» **What is expected**
Every record must come back exactly as given.
--*--
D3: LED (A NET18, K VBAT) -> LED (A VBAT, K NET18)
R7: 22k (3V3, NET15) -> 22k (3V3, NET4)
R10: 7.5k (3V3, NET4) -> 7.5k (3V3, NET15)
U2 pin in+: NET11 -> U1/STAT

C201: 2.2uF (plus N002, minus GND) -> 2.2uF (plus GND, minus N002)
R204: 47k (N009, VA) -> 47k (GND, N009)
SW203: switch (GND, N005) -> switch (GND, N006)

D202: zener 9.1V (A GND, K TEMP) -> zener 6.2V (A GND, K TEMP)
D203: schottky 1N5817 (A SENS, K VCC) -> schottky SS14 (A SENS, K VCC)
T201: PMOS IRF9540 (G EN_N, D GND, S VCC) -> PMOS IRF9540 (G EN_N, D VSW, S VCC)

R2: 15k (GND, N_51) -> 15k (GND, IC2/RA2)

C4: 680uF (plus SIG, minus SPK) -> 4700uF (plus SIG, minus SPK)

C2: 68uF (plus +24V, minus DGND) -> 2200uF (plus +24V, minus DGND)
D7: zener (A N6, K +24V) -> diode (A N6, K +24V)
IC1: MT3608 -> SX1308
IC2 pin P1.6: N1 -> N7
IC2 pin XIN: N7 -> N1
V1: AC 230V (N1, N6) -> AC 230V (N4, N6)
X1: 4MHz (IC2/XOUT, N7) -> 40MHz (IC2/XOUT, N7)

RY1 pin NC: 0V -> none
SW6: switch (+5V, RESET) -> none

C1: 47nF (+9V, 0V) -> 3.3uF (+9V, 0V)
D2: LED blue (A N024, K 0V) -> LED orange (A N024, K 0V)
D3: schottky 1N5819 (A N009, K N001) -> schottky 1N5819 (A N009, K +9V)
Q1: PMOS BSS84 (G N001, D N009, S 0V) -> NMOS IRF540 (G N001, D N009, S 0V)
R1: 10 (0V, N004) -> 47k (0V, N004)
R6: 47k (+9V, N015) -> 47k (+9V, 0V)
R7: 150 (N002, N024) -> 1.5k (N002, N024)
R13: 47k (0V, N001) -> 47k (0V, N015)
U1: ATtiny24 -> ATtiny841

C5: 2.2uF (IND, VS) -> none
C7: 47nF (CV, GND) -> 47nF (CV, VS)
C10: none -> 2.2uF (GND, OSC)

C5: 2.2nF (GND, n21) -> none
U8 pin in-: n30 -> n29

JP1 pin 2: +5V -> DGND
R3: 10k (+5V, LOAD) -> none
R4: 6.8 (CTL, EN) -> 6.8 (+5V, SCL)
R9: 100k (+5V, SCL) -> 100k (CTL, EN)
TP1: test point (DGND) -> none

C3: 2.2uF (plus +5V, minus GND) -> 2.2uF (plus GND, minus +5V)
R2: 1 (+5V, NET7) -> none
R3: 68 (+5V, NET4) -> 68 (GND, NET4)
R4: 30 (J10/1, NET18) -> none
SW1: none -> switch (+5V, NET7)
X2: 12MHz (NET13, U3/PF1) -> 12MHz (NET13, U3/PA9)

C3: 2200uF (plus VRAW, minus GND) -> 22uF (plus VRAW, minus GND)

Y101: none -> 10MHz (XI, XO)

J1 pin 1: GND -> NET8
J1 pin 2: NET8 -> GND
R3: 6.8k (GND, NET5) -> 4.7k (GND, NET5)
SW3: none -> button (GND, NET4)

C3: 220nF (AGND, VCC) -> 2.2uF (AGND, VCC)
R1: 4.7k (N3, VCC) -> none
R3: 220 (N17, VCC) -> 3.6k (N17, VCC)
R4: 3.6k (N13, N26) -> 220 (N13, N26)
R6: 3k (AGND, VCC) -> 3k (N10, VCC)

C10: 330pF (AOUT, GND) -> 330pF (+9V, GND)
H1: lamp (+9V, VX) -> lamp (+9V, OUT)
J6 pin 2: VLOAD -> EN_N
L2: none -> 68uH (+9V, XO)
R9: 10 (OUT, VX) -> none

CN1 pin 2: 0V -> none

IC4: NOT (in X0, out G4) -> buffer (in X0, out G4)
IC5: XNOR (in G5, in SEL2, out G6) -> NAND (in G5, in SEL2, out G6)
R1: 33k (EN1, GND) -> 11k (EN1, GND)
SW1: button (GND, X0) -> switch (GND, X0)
--*--
» **Solution to the problem**
D3: LED (A NET18, K VBAT) -> LED (A VBAT, K NET18)
R7: 22k (3V3, NET15) -> 22k (3V3, NET4)
R10: 7.5k (3V3, NET4) -> 7.5k (3V3, NET15)
U2 pin in+: NET11 -> U1/STAT

C201: 2.2uF (plus N002, minus GND) -> 2.2uF (plus GND, minus N002)
R204: 47k (N009, VA) -> 47k (GND, N009)
SW203: switch (GND, N005) -> switch (GND, N006)

D202: zener 9.1V (A GND, K TEMP) -> zener 6.2V (A GND, K TEMP)
D203: schottky 1N5817 (A SENS, K VCC) -> schottky SS14 (A SENS, K VCC)
T201: PMOS IRF9540 (G EN_N, D GND, S VCC) -> PMOS IRF9540 (G EN_N, D VSW, S VCC)

R2: 15k (GND, N_51) -> 15k (GND, IC2/RA2)

C4: 680uF (plus SIG, minus SPK) -> 4700uF (plus SIG, minus SPK)

C2: 68uF (plus +24V, minus DGND) -> 2200uF (plus +24V, minus DGND)
D7: zener (A N6, K +24V) -> diode (A N6, K +24V)
IC1: MT3608 -> SX1308
IC2 pin P1.6: N1 -> N7
IC2 pin XIN: N7 -> N1
V1: AC 230V (N1, N6) -> AC 230V (N4, N6)
X1: 4MHz (IC2/XOUT, N7) -> 40MHz (IC2/XOUT, N7)

RY1 pin NC: 0V -> none
SW6: switch (+5V, RESET) -> none

C1: 47nF (+9V, 0V) -> 3.3uF (+9V, 0V)
D2: LED blue (A N024, K 0V) -> LED orange (A N024, K 0V)
D3: schottky 1N5819 (A N009, K N001) -> schottky 1N5819 (A N009, K +9V)
Q1: PMOS BSS84 (G N001, D N009, S 0V) -> NMOS IRF540 (G N001, D N009, S 0V)
R1: 10 (0V, N004) -> 47k (0V, N004)
R6: 47k (+9V, N015) -> 47k (+9V, 0V)
R7: 150 (N002, N024) -> 1.5k (N002, N024)
R13: 47k (0V, N001) -> 47k (0V, N015)
U1: ATtiny24 -> ATtiny841

C5: 2.2uF (IND, VS) -> none
C7: 47nF (CV, GND) -> 47nF (CV, VS)
C10: none -> 2.2uF (GND, OSC)

C5: 2.2nF (GND, n21) -> none
U8 pin in-: n30 -> n29

JP1 pin 2: +5V -> DGND
R3: 10k (+5V, LOAD) -> none
R4: 6.8 (CTL, EN) -> 6.8 (+5V, SCL)
R9: 100k (+5V, SCL) -> 100k (CTL, EN)
TP1: test point (DGND) -> none

C3: 2.2uF (plus +5V, minus GND) -> 2.2uF (plus GND, minus +5V)
R2: 1 (+5V, NET7) -> none
R3: 68 (+5V, NET4) -> 68 (GND, NET4)
R4: 30 (J10/1, NET18) -> none
SW1: none -> switch (+5V, NET7)
X2: 12MHz (NET13, U3/PF1) -> 12MHz (NET13, U3/PA9)

C3: 2200uF (plus VRAW, minus GND) -> 22uF (plus VRAW, minus GND)

Y101: none -> 10MHz (XI, XO)

J1 pin 1: GND -> NET8
J1 pin 2: NET8 -> GND
R3: 6.8k (GND, NET5) -> 4.7k (GND, NET5)
SW3: none -> button (GND, NET4)

C3: 220nF (AGND, VCC) -> 2.2uF (AGND, VCC)
R1: 4.7k (N3, VCC) -> none
R3: 220 (N17, VCC) -> 3.6k (N17, VCC)
R4: 3.6k (N13, N26) -> 220 (N13, N26)
R6: 3k (AGND, VCC) -> 3k (N10, VCC)

C10: 330pF (AOUT, GND) -> 330pF (+9V, GND)
H1: lamp (+9V, VX) -> lamp (+9V, OUT)
J6 pin 2: VLOAD -> EN_N
L2: none -> 68uH (+9V, XO)
R9: 10 (OUT, VX) -> none

CN1 pin 2: 0V -> none

IC4: NOT (in X0, out G4) -> buffer (in X0, out G4)
IC5: XNOR (in G5, in SEL2, out G6) -> NAND (in G5, in SEL2, out G6)
R1: 33k (EN1, GND) -> 11k (EN1, GND)
SW1: button (GND, X0) -> switch (GND, X0)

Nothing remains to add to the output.